▶ _Information shown_
───

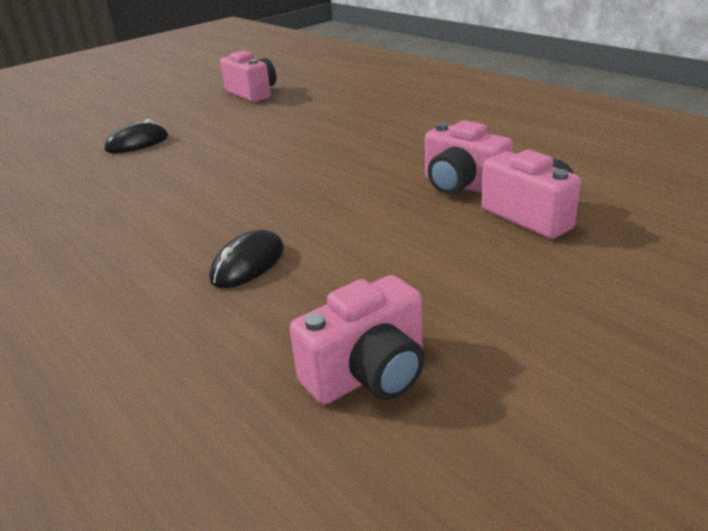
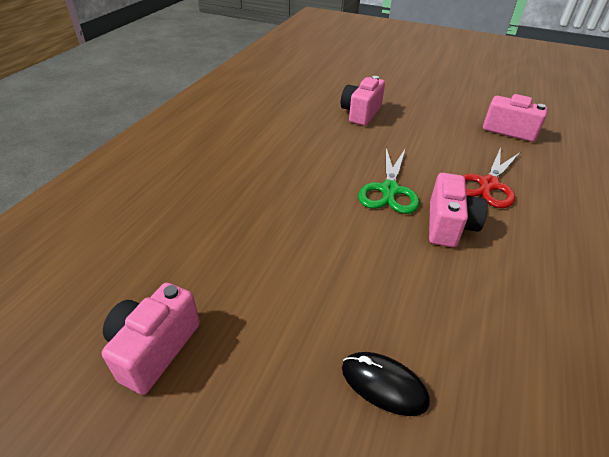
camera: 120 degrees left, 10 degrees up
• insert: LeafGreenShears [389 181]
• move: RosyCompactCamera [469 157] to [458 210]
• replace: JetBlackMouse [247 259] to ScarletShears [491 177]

───

▶ _Your instructions_
Write out the listing above in full, word for word, with no pictures.

▶ _Output_
camera: 120 degrees left, 10 degrees up
• insert: LeafGreenShears [389 181]
• move: RosyCompactCamera [469 157] to [458 210]
• replace: JetBlackMouse [247 259] to ScarletShears [491 177]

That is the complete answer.